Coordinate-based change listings
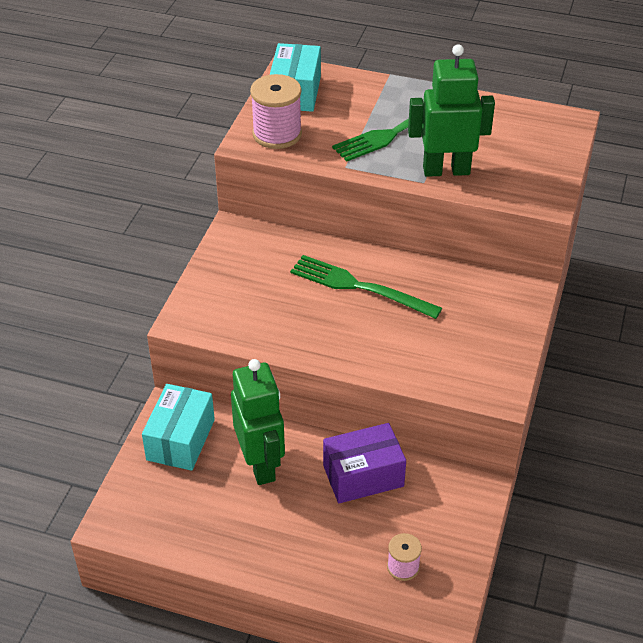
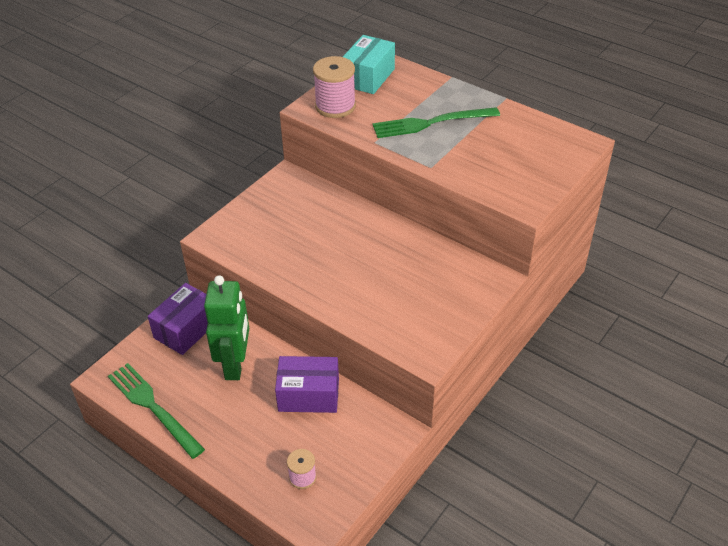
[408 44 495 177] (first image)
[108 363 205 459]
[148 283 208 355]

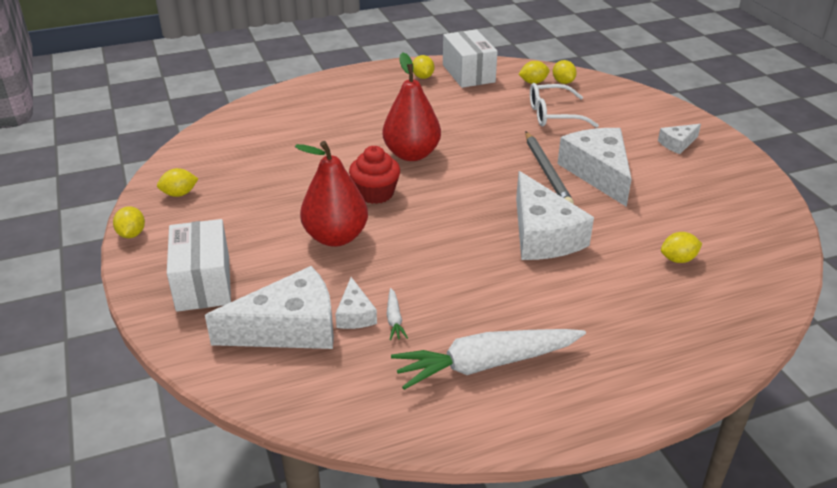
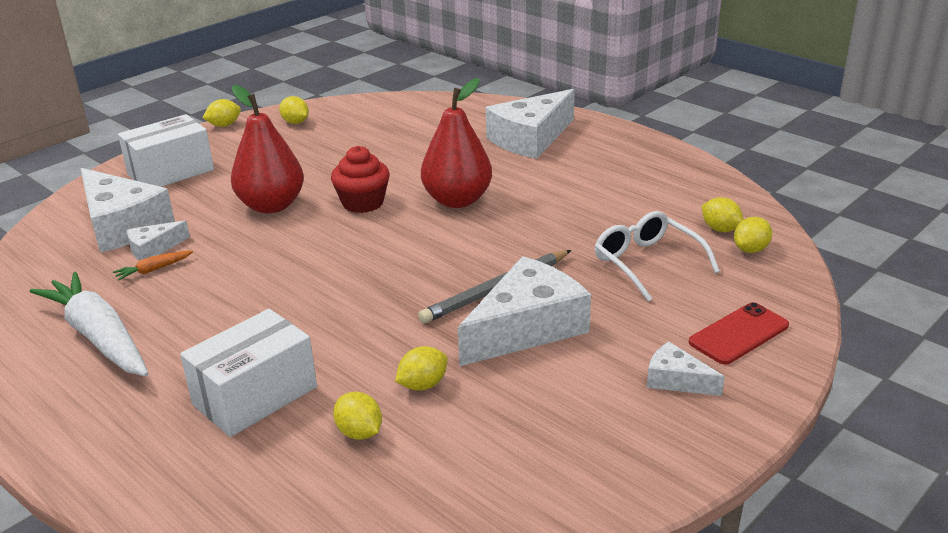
[689 302 789 365]
[395 346 448 391]
[180 309 317 437]
[486 89 575 159]
[113 251 193 281]

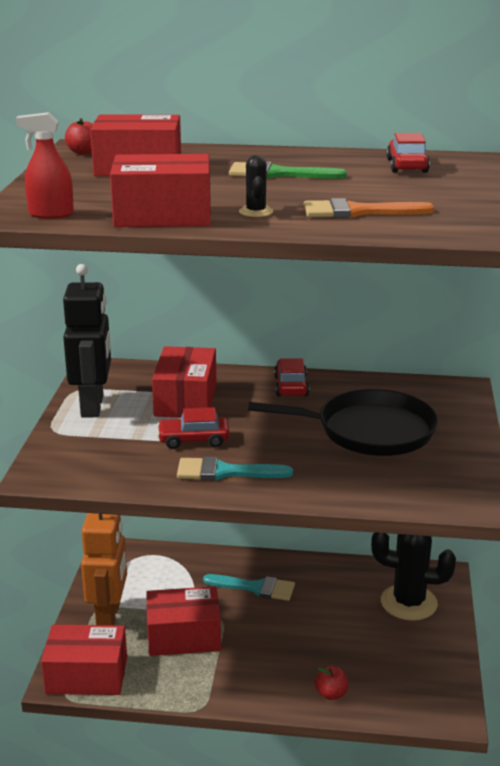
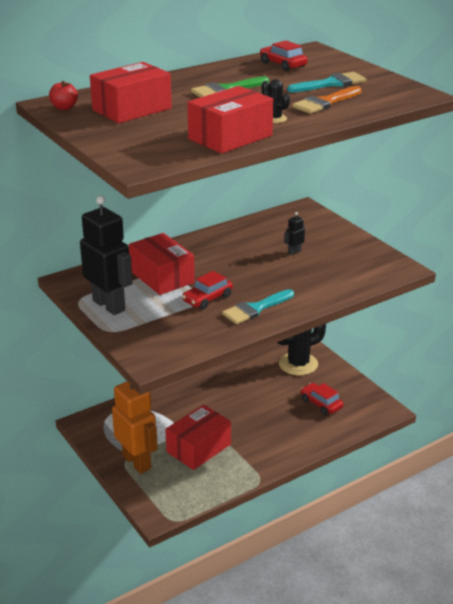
[16 112 74 219] (first image)
[41 625 127 695] (first image)
[315 666 348 700] (first image)
[287 72 366 92]
[300 383 344 415]
[284 212 305 255]

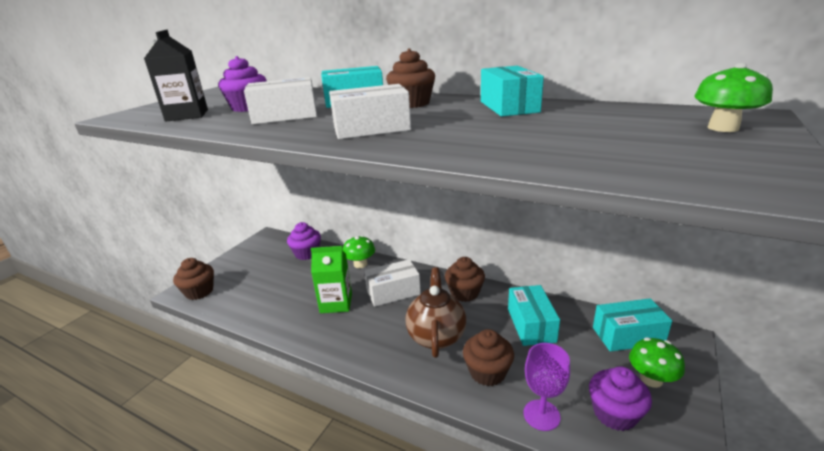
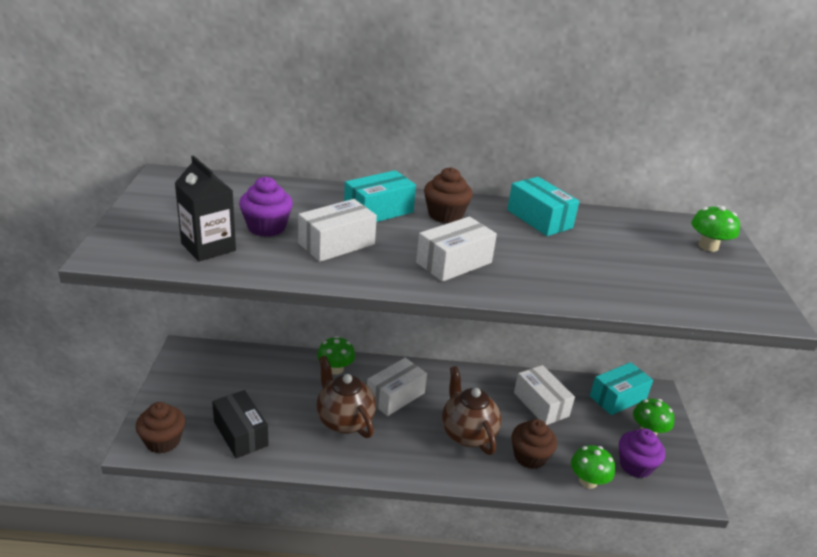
[287 222 321 260] (first image)
[445 257 485 302] (first image)
[212 390 269 458]
[316 355 376 438]
[571 445 615 489]
[514 365 575 425]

#### [Your assignment]
All lines from the one that contains "[16 112 74 219] (first image)" through the last line of the data should be retyped exactly, with the pictures left out.

#### [Response to the task]
[16 112 74 219] (first image)
[41 625 127 695] (first image)
[315 666 348 700] (first image)
[287 72 366 92]
[300 383 344 415]
[284 212 305 255]

[287 222 321 260] (first image)
[445 257 485 302] (first image)
[212 390 269 458]
[316 355 376 438]
[571 445 615 489]
[514 365 575 425]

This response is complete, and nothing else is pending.